• [What to do] Starting at the line that contains "(551, 449) = (317, 328): turquoise", please transcribe every line through the end of the entries, exactly and with no pictures.

↓

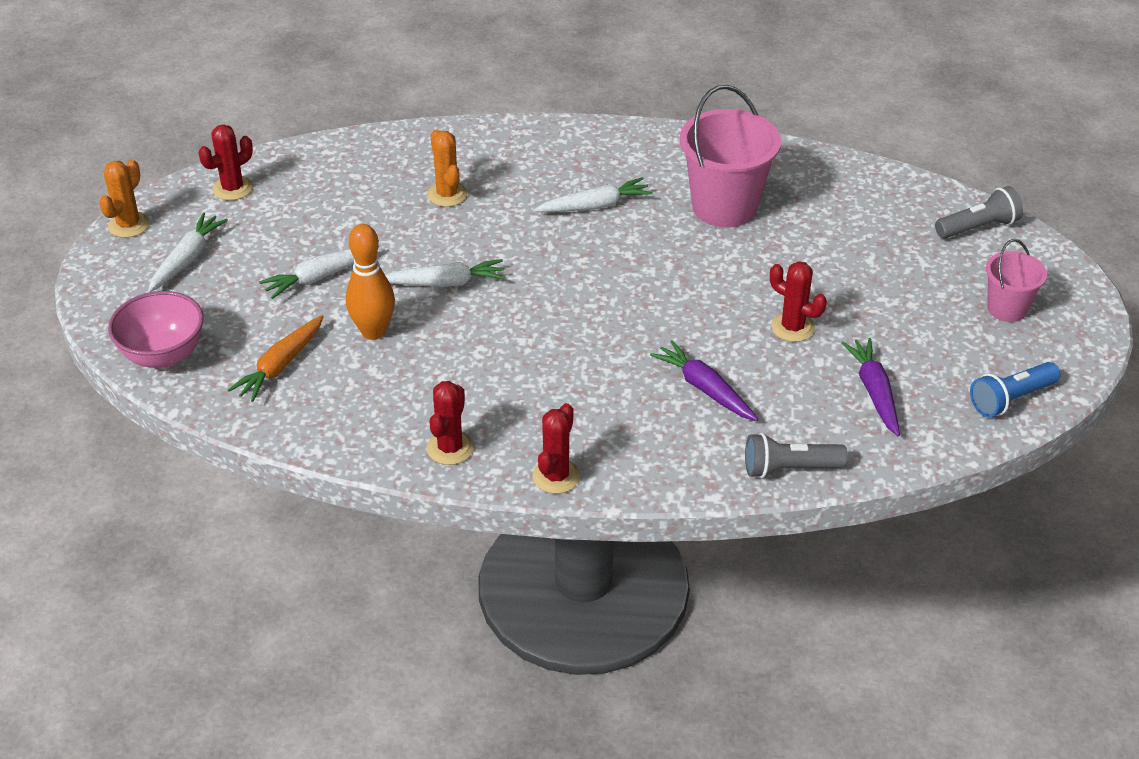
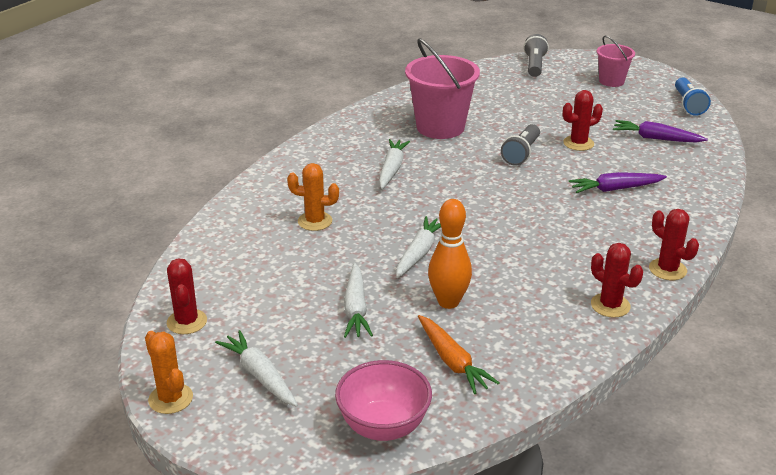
camera: 60 degrees left, 10 degrees down
(789, 468) = (708, 185): grey flashlight -> grey flashlight (521, 153)

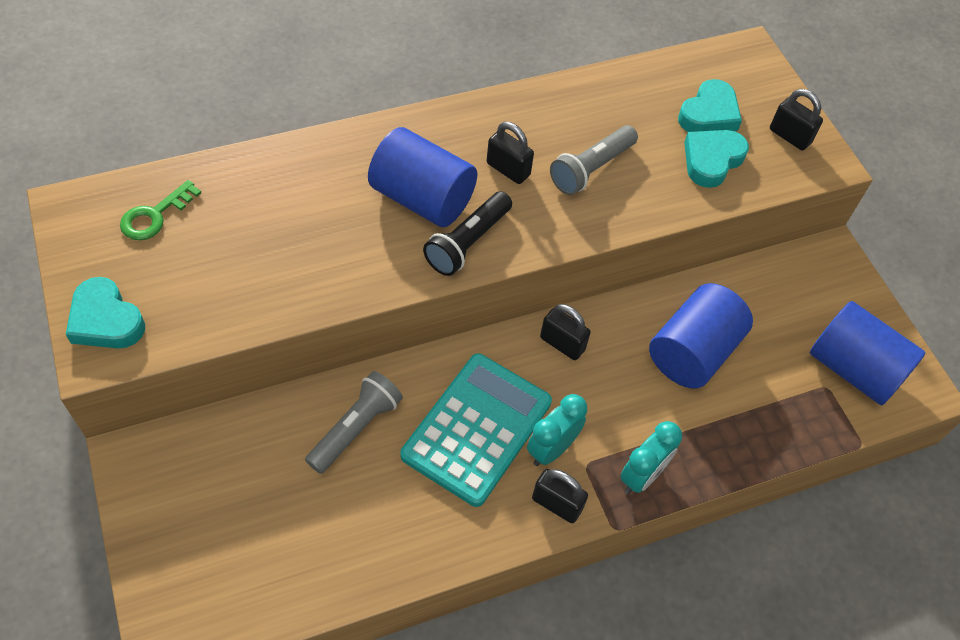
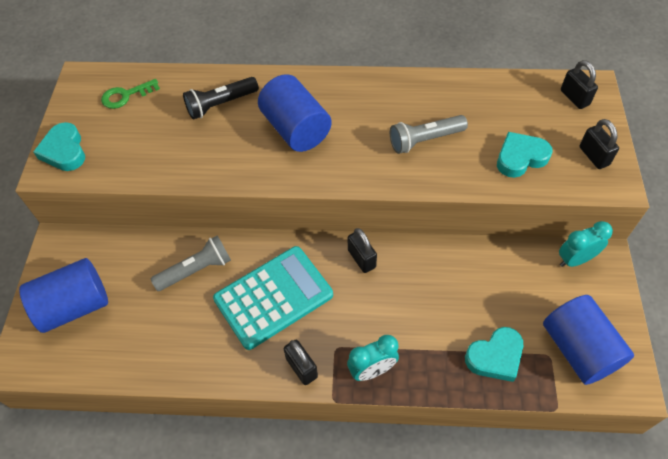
camera: 30 degrees right, 0 degrees up
(468, 242) = (311, 166): black flashlight -> black flashlight (221, 104)
(508, 169) = (365, 125): black padlock -> black padlock (574, 98)
(551, 449) = (317, 328): turquoise clock -> turquoise clock (575, 259)
(692, 352) = (454, 295): blue cylinder -> blue cylinder (74, 306)
(709, 114) = (536, 124): turquoise heart -> turquoise heart (495, 357)

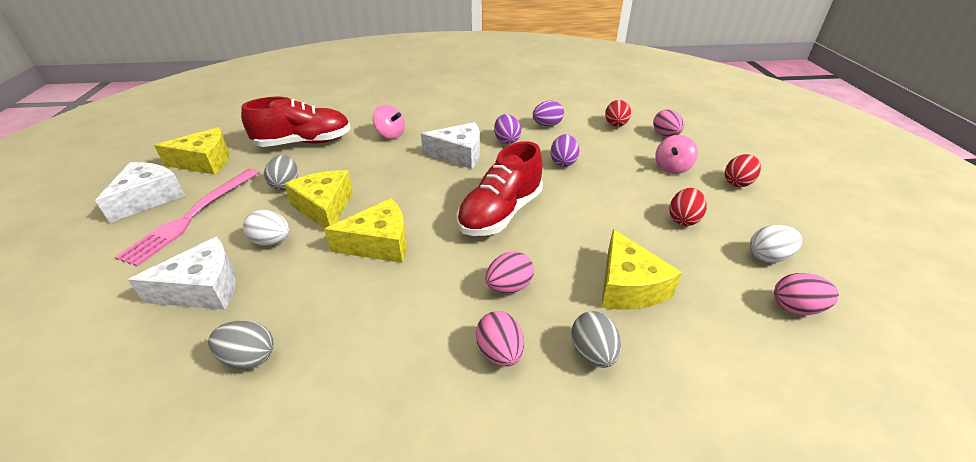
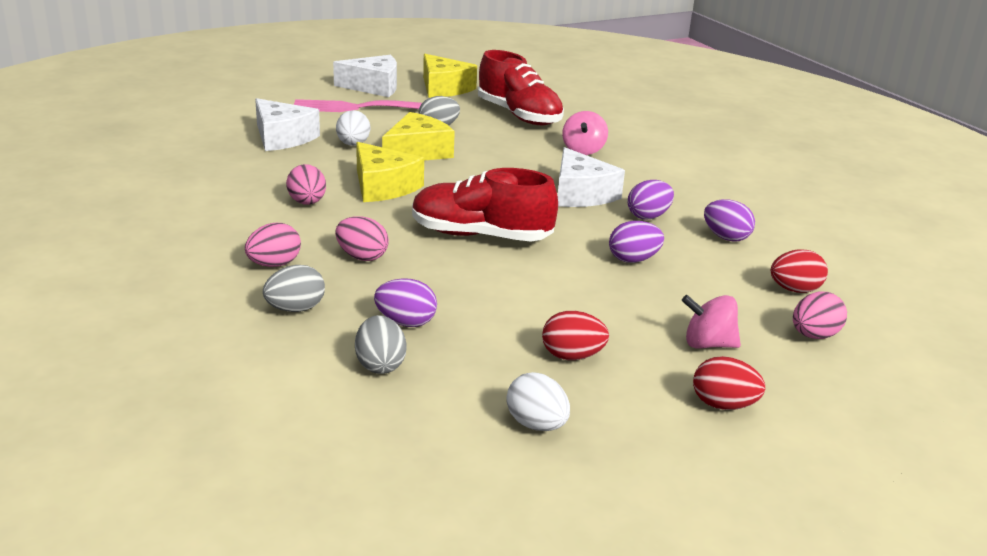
camera: 65 degrees right, 10 degrees down
(249, 358) = (223, 172): grey egg -> grey egg (380, 365)
(628, 286) = (406, 322): yellow cheese -> purple egg
(796, 308) = (439, 440): pink egg -> pink egg (307, 203)

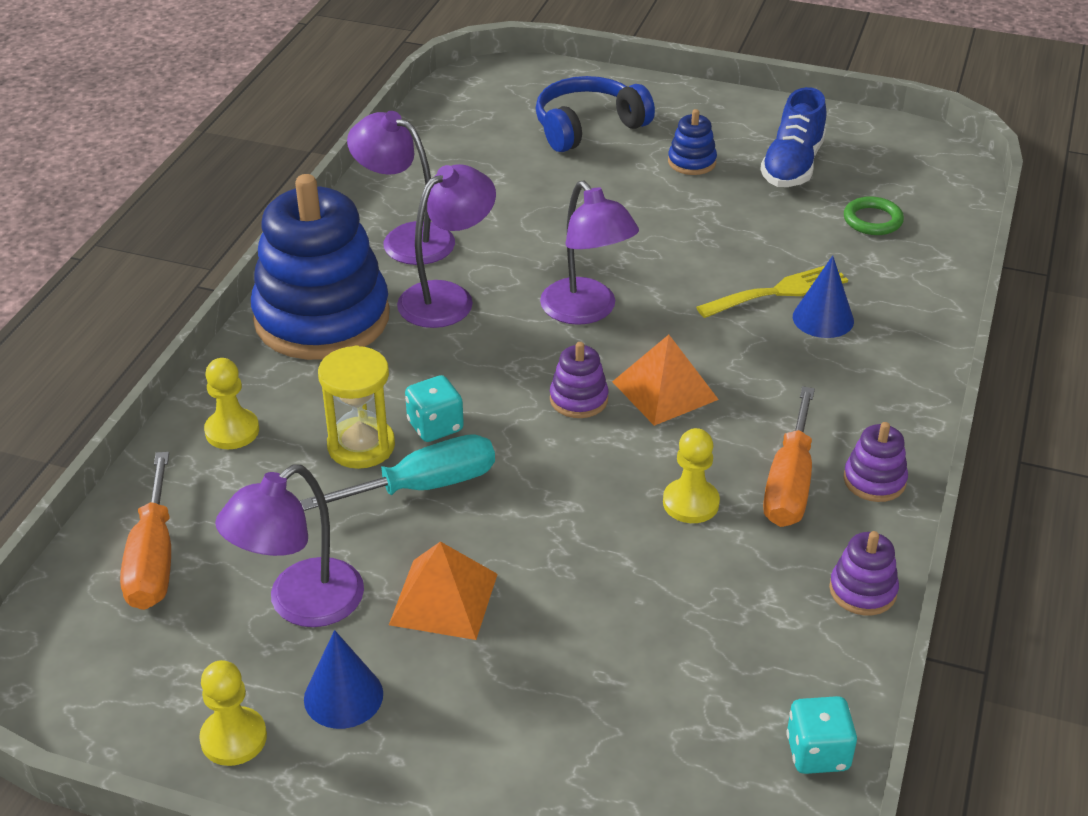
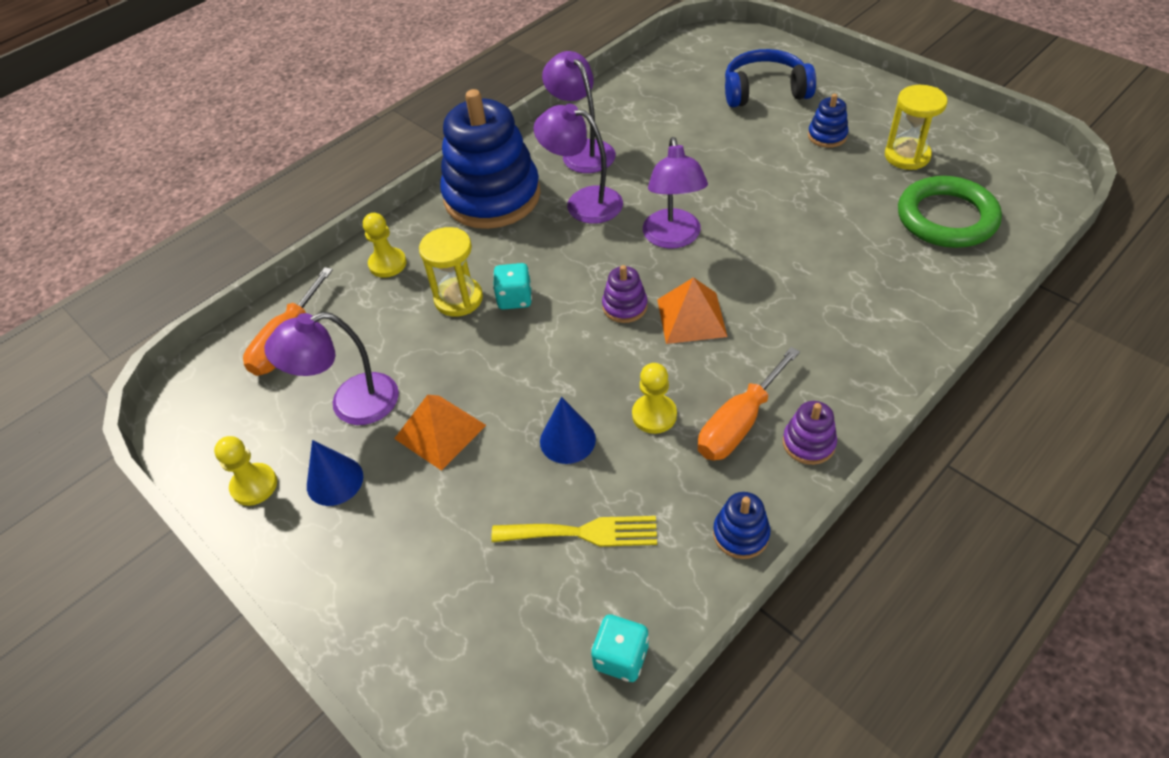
camera: 30 degrees right, 10 degrees up
(424, 486) = (480, 342): turquoise screwdriver -> none
(447, 297) = (583, 202): purple lamp -> purple lamp turned 135 degrees counterclockwise
(778, 291) = (830, 260): yellow fork -> yellow fork (583, 532)
(792, 166) = (907, 156): blue shoe -> yellow hourglass
(823, 318) = (852, 292): blue cone -> blue cone (567, 440)
(862, 590) = (741, 534): purple stacking toy -> blue stacking toy
(872, 220) = (946, 218): green ring -> green ring, size x1.96

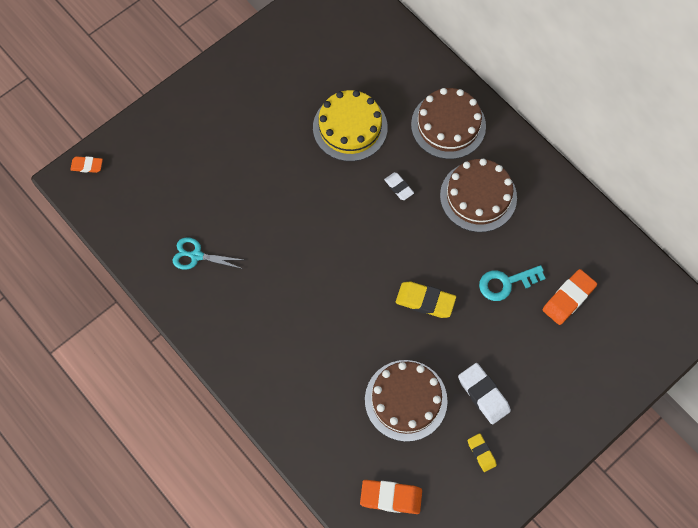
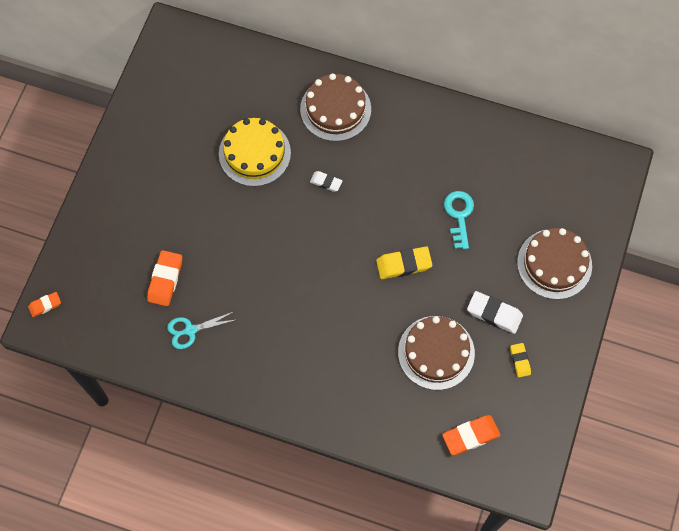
camera: 30 degrees left, 0 degrees up
(478, 196) = (395, 156): brown cake -> brown cake (554, 264)
(481, 453) = (520, 361): yellow eraser -> yellow eraser turned 45 degrees clockwise
(505, 283) = (459, 215): turquoise key -> turquoise key turned 135 degrees clockwise
(568, 298) = (515, 200): orange eraser -> orange eraser (165, 280)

↑

• [Solution to the exercise]
(551, 449) = (317, 328): turquoise clock -> turquoise clock (575, 259)
(692, 352) = (454, 295): blue cylinder -> blue cylinder (74, 306)
(709, 114) = (536, 124): turquoise heart -> turquoise heart (495, 357)

camera: 65 degrees right, 10 degrees down
(249, 358) = (223, 172): grey egg -> grey egg (380, 365)
(628, 286) = (406, 322): yellow cheese -> purple egg
(796, 308) = (439, 440): pink egg -> pink egg (307, 203)

camera: 30 degrees right, 10 degrees up
(424, 486) = (480, 342): turquoise screwdriver -> none
(447, 297) = (583, 202): purple lamp -> purple lamp turned 135 degrees counterclockwise
(778, 291) = (830, 260): yellow fork -> yellow fork (583, 532)
(792, 166) = (907, 156): blue shoe -> yellow hourglass
(823, 318) = (852, 292): blue cone -> blue cone (567, 440)
(862, 590) = (741, 534): purple stacking toy -> blue stacking toy
(872, 220) = (946, 218): green ring -> green ring, size x1.96

camera: 30 degrees left, 0 degrees up
(478, 196) = (395, 156): brown cake -> brown cake (554, 264)
(481, 453) = (520, 361): yellow eraser -> yellow eraser turned 45 degrees clockwise
(505, 283) = (459, 215): turquoise key -> turquoise key turned 135 degrees clockwise
(568, 298) = (515, 200): orange eraser -> orange eraser (165, 280)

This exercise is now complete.